EXERCISE>
Look through the data below. Show each line where the string "Sample" occurs.

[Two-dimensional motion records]
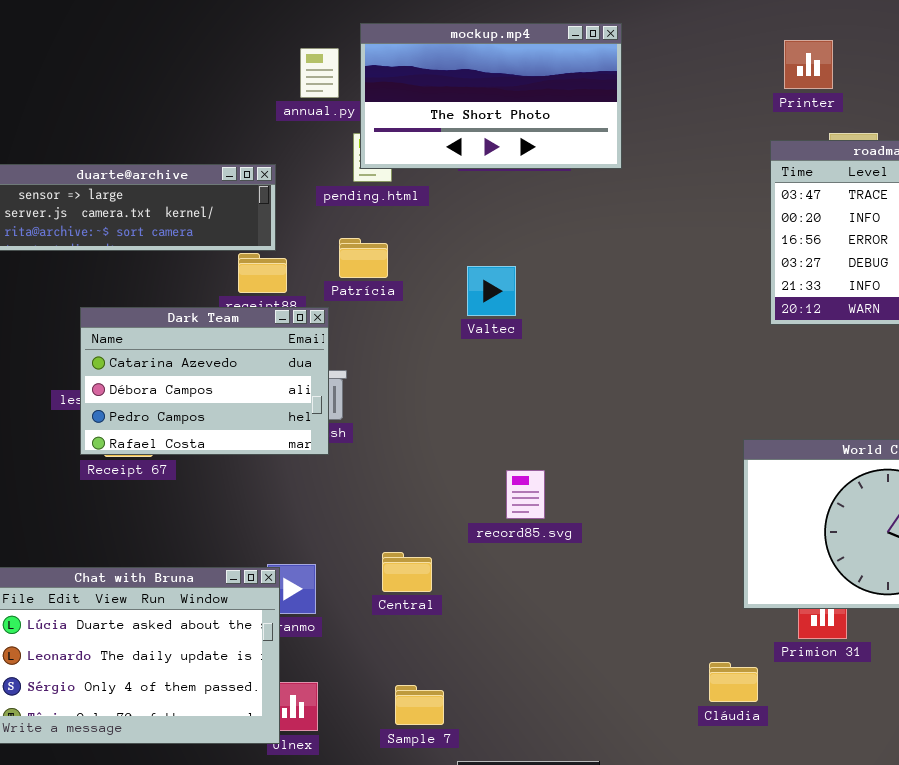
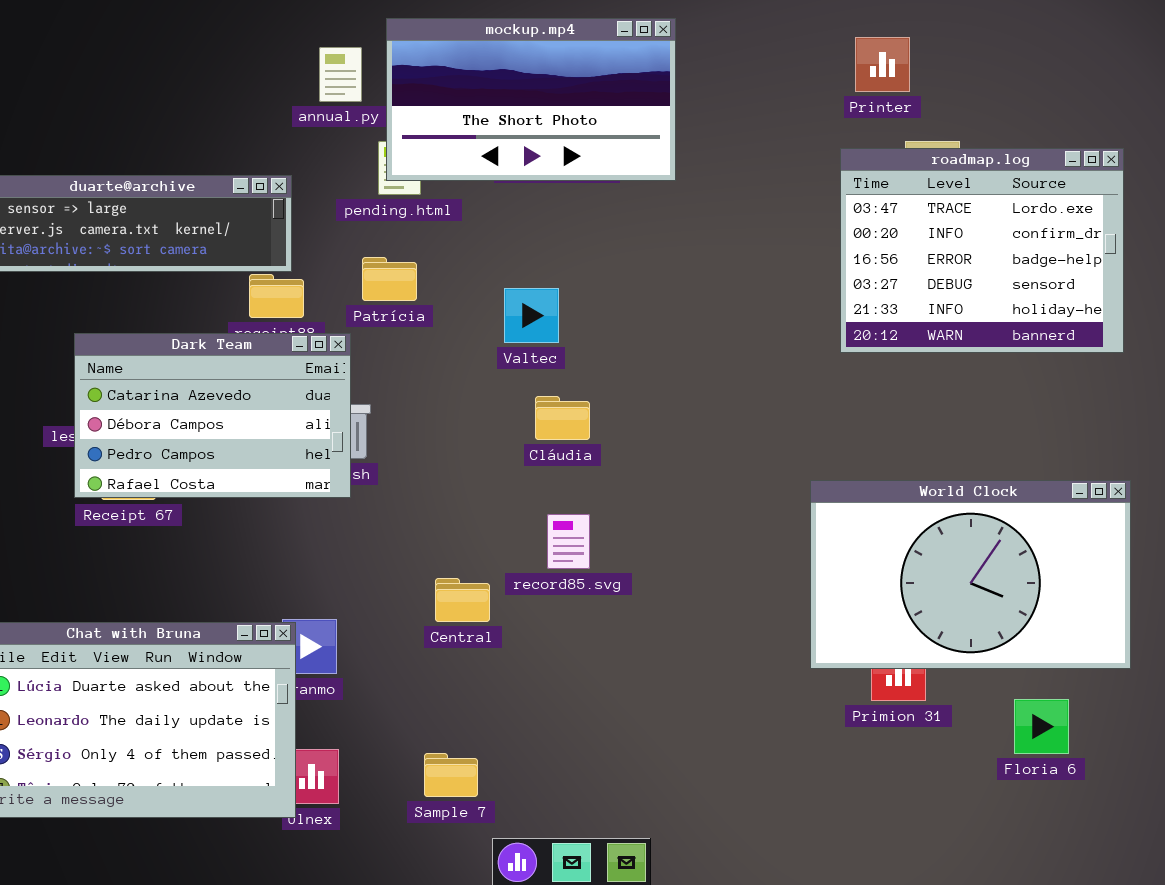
Central: [382,552,432,592] -> [435,578,490,622], moved
Cláudia: [709,662,758,702] -> [535,396,590,440], moved

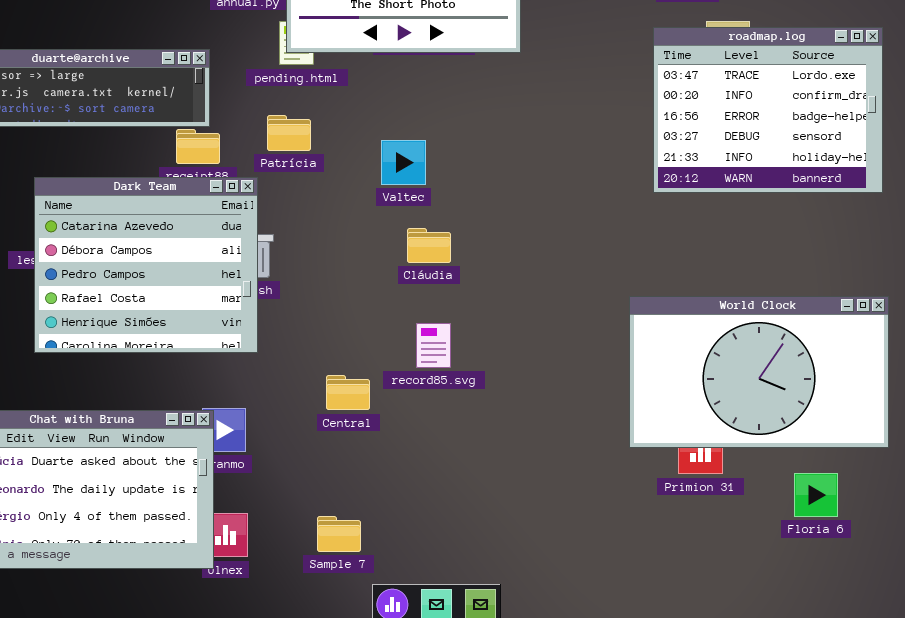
Dark Team: [74,333,351,498] -> [34,177,258,353], resized

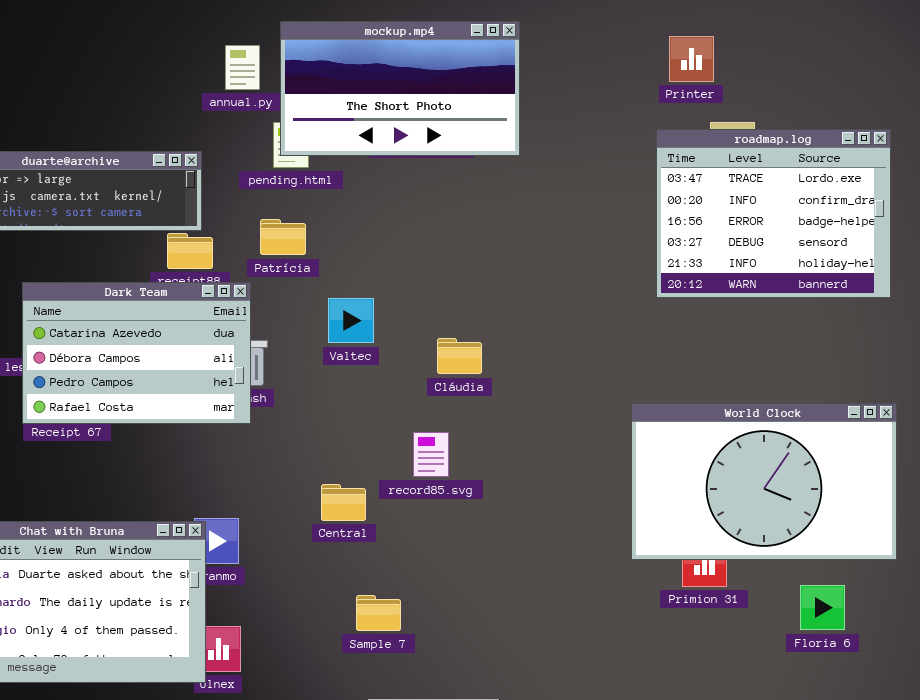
Valtec: [381,140,426,185] -> [328,298,374,343], moved
Dark Team: [34,177,258,353] -> [22,282,251,424], resized
Cláudia: [407,228,451,263] -> [437,338,482,374], moved
Sample 7: [317,516,361,552] -> [356,595,401,631], moved

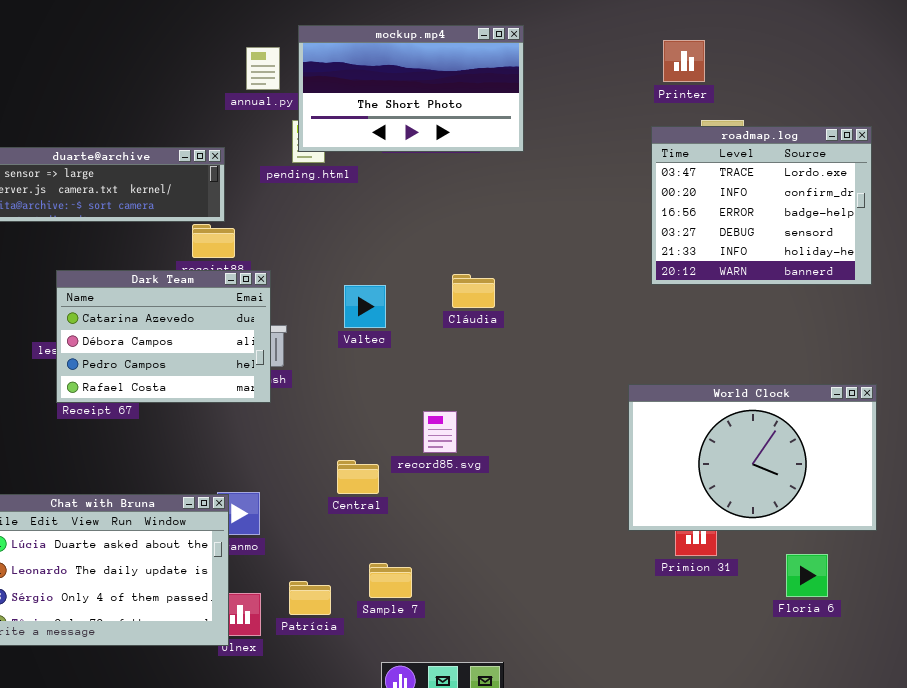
Patrícia: [260,219,306,255] -> [289,581,331,615], moved
Cláudia: [437,338,482,374] -> [452,274,495,308], moved

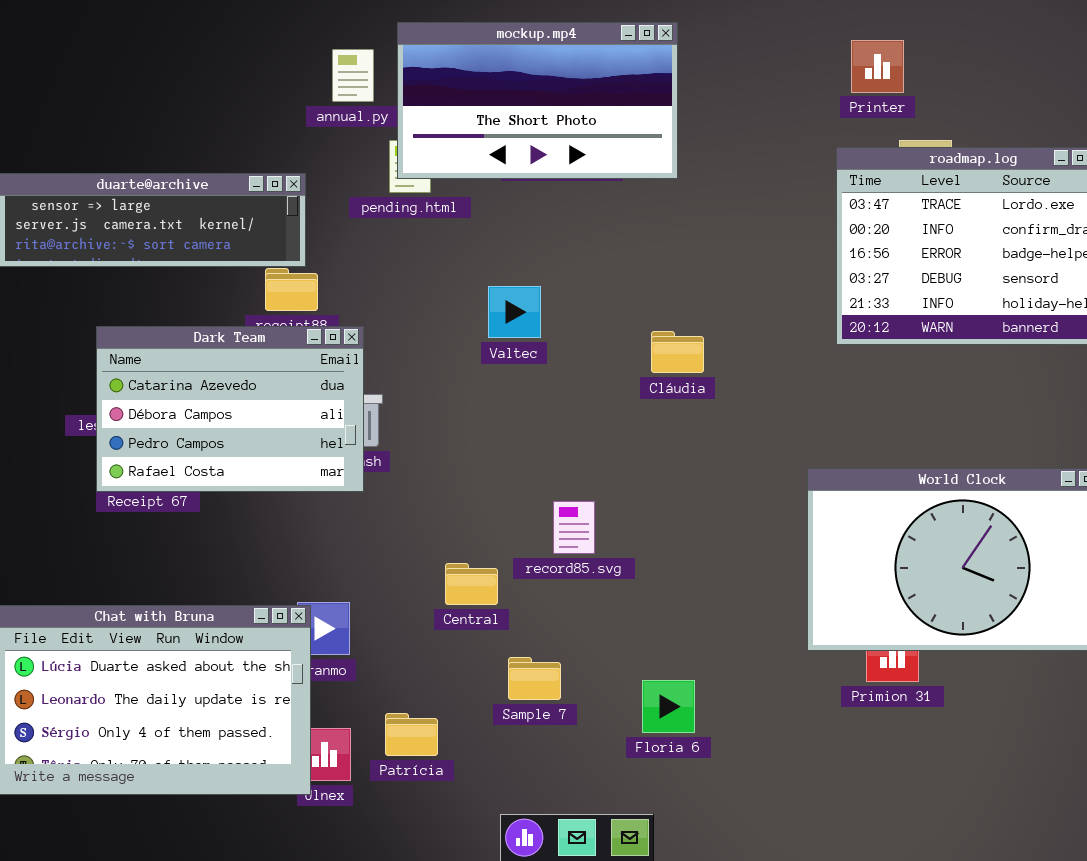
Cláudia: [452,274,495,308] -> [651,331,704,373], moved
Valtec: [344,285,386,328] -> [488,286,541,338], moved
Floria 6: [786,554,828,597] -> [642,680,695,733], moved
Sample 7: [369,563,412,598] -> [508,657,561,700], moved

SOLUTION FOR THIS PROBLEM>
Sample 7: [317,516,361,552] -> [356,595,401,631], moved
Sample 7: [369,563,412,598] -> [508,657,561,700], moved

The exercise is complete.